* **EXERCISE**: Your output must consist of the records printed verbatim, with the pictures excluded.

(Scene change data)
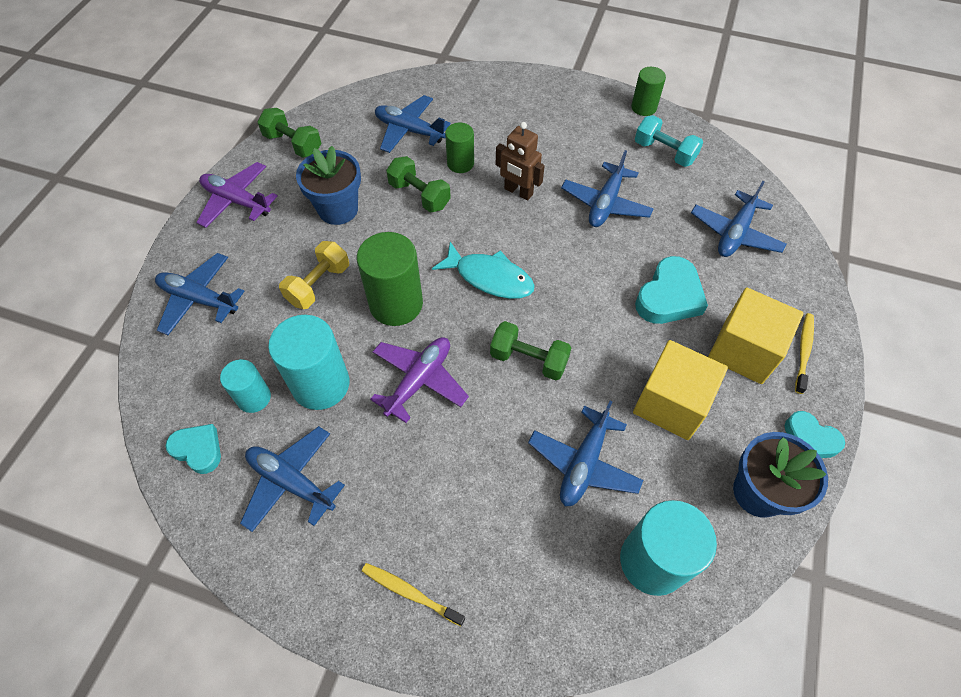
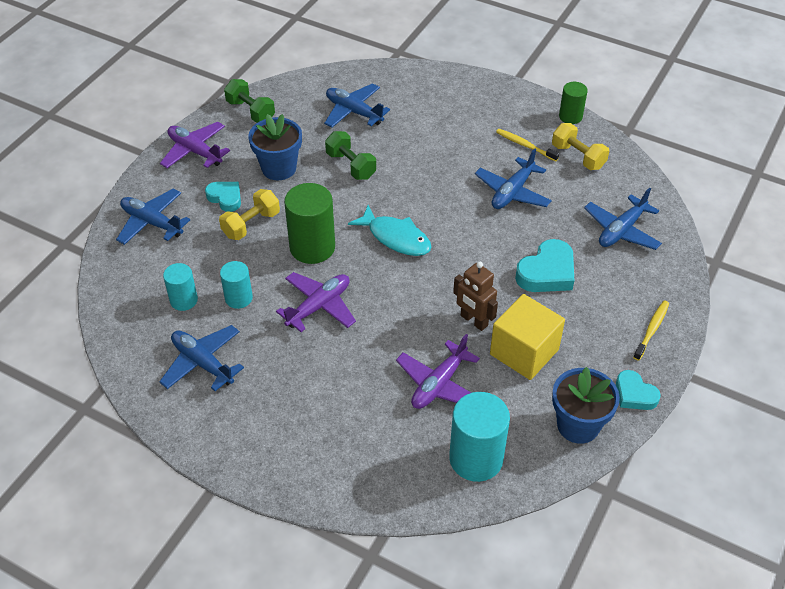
camera: 10 degrees right, 10 degrees down
(198, 450) = (134, 330): turquoise heart -> turquoise heart (225, 198)
(321, 384) = (238, 298): turquoise cylinder -> turquoise cylinder, size x0.58
(410, 593) = (279, 450): yellow toothbrush -> yellow toothbrush (525, 145)
(460, 163) = (392, 144): green cylinder -> none
(518, 192) = (437, 173): brown robot -> brown robot (474, 321)
(529, 359) = (413, 303): green dumbbell -> none
(583, 463) = (439, 384): blue plane -> purple plane
(664, 152) = (578, 156): turquoise dumbbell -> yellow dumbbell
(743, 350) = (599, 322): yellow cube -> none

* **TASK SOLUTION**:
camera: 10 degrees right, 10 degrees down
(198, 450) = (134, 330): turquoise heart -> turquoise heart (225, 198)
(321, 384) = (238, 298): turquoise cylinder -> turquoise cylinder, size x0.58
(410, 593) = (279, 450): yellow toothbrush -> yellow toothbrush (525, 145)
(460, 163) = (392, 144): green cylinder -> none
(518, 192) = (437, 173): brown robot -> brown robot (474, 321)
(529, 359) = (413, 303): green dumbbell -> none
(583, 463) = (439, 384): blue plane -> purple plane
(664, 152) = (578, 156): turquoise dumbbell -> yellow dumbbell
(743, 350) = (599, 322): yellow cube -> none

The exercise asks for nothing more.